- [WORK TO COMPLETE] Below are lines of data, and only some are wanted. Please repeat exactly those from the line that has "S3: button (VA, W11) -> button (GND, W11)" through the line that has "R12: 2k (NET5, NET19) -> 1k (NET5, NET19)".

*** EXERCISE MATERIAL ***

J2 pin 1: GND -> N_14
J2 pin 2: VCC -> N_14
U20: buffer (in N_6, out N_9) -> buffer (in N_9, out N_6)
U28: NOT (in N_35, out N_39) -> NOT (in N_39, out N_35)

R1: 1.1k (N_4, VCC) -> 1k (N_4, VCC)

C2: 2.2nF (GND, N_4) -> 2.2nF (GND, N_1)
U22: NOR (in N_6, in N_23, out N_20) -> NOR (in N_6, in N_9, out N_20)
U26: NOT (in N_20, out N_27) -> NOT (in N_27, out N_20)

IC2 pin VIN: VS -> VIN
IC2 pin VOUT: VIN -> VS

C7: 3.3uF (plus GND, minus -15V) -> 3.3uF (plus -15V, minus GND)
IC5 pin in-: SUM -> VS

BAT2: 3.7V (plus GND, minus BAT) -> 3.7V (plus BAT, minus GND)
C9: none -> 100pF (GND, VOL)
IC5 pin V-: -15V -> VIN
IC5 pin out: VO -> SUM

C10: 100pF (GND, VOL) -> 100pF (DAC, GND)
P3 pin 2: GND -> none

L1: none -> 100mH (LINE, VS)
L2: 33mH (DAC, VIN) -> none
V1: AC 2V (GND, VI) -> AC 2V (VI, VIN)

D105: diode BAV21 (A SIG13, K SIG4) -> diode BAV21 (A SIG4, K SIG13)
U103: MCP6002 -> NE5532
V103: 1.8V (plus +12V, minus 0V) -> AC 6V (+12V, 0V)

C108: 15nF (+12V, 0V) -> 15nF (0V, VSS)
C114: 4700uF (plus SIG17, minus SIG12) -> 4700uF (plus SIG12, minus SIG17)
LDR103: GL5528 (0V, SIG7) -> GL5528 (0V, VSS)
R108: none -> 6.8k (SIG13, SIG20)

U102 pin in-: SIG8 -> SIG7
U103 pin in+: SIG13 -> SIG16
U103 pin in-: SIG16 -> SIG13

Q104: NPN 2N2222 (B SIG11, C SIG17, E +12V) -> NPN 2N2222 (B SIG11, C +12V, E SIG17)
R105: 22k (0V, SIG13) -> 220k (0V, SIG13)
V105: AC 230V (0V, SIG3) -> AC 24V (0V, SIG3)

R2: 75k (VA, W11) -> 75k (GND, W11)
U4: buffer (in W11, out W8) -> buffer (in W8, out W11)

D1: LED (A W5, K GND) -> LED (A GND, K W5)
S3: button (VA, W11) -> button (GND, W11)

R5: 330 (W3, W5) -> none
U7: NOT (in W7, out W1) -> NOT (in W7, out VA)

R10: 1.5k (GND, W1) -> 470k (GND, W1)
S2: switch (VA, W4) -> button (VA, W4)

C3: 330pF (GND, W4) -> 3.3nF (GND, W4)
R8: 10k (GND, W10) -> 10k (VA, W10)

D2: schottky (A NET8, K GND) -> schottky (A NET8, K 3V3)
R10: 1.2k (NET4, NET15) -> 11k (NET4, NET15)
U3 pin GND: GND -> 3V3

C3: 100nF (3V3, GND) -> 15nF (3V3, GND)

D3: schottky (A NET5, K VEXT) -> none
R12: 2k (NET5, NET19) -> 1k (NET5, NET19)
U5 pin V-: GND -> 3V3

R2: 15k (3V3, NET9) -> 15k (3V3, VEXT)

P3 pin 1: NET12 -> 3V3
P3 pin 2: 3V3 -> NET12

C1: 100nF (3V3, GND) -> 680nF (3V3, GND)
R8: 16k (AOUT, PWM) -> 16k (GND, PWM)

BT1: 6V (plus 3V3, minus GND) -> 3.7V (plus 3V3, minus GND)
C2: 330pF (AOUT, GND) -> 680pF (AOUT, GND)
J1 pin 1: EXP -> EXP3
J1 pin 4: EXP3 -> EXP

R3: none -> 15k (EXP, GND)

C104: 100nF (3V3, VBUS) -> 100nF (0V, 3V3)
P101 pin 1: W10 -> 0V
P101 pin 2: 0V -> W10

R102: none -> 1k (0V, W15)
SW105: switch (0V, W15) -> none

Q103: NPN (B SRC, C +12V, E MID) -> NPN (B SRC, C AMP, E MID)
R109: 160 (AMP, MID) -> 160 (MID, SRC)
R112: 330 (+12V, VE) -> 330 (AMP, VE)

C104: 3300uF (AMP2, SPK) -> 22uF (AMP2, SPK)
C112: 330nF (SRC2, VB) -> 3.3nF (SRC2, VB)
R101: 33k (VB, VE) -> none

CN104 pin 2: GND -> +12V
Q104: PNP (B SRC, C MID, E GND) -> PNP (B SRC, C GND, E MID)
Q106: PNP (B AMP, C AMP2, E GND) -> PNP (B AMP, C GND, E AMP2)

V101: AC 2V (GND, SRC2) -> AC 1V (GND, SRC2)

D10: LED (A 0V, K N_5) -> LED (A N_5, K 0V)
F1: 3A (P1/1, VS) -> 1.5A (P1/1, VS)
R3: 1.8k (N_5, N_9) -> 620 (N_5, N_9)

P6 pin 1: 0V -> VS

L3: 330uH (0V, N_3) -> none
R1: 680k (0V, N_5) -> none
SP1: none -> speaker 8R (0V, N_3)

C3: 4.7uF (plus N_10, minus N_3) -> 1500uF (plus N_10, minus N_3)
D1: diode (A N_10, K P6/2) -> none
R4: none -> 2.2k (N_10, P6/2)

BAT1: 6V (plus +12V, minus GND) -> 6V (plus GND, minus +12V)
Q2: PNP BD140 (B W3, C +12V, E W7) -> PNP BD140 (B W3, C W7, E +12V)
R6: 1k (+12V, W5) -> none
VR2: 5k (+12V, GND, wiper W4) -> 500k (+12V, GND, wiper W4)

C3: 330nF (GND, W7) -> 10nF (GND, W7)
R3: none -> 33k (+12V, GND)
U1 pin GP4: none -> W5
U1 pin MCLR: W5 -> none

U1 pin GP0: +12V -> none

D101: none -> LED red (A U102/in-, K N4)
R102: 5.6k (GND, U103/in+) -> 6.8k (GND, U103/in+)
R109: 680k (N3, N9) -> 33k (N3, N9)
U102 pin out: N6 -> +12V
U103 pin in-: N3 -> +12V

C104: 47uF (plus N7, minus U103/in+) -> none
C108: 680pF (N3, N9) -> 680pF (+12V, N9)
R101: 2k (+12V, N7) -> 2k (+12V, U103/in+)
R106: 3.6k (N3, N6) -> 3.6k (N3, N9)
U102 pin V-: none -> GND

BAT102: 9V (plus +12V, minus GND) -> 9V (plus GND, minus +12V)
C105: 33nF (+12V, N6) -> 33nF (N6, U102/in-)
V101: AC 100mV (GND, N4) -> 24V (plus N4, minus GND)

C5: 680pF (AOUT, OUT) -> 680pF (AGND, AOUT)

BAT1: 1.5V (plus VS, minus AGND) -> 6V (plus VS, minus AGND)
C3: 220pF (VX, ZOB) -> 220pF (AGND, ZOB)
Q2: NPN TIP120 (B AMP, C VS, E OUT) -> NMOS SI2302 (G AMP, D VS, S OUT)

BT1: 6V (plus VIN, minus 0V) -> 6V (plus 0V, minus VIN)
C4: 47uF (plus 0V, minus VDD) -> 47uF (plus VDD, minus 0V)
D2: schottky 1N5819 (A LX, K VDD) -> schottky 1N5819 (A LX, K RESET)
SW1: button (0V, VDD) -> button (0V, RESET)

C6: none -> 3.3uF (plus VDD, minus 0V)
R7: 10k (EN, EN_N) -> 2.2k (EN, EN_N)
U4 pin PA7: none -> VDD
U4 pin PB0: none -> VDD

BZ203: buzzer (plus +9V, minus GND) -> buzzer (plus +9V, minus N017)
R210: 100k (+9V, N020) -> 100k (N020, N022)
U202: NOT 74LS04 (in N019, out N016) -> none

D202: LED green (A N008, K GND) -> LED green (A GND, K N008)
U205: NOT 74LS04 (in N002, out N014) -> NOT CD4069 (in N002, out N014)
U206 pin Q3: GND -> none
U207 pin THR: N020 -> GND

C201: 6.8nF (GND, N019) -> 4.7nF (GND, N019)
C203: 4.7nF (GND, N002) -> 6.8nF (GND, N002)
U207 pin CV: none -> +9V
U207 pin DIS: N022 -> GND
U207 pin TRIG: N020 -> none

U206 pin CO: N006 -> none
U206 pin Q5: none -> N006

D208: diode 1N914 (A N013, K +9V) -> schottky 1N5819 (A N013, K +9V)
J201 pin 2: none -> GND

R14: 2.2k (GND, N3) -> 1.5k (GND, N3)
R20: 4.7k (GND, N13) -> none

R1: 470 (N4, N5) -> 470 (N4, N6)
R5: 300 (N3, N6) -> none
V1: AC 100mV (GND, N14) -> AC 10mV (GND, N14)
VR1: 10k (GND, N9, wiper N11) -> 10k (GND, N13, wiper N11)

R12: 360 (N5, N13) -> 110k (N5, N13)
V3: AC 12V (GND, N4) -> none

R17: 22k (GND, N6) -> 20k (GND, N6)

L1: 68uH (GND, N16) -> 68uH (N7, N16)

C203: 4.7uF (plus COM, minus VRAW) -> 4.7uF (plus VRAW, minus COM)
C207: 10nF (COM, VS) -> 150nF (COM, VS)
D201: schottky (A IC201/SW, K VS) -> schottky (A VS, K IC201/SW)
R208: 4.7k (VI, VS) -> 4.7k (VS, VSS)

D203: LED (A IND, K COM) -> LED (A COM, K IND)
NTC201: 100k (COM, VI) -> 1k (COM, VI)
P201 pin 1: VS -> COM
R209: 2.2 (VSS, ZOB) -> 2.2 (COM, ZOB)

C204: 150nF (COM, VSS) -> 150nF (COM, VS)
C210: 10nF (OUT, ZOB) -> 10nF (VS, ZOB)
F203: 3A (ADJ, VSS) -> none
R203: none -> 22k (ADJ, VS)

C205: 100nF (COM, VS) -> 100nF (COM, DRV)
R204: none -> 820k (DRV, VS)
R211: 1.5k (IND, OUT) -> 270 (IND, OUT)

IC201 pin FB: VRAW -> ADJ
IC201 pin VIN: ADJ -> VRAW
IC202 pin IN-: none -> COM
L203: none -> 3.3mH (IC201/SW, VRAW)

*** End of EXERCISE MATERIAL ***

- [EXERCISE RESPONSE]
S3: button (VA, W11) -> button (GND, W11)

R5: 330 (W3, W5) -> none
U7: NOT (in W7, out W1) -> NOT (in W7, out VA)

R10: 1.5k (GND, W1) -> 470k (GND, W1)
S2: switch (VA, W4) -> button (VA, W4)

C3: 330pF (GND, W4) -> 3.3nF (GND, W4)
R8: 10k (GND, W10) -> 10k (VA, W10)

D2: schottky (A NET8, K GND) -> schottky (A NET8, K 3V3)
R10: 1.2k (NET4, NET15) -> 11k (NET4, NET15)
U3 pin GND: GND -> 3V3

C3: 100nF (3V3, GND) -> 15nF (3V3, GND)

D3: schottky (A NET5, K VEXT) -> none
R12: 2k (NET5, NET19) -> 1k (NET5, NET19)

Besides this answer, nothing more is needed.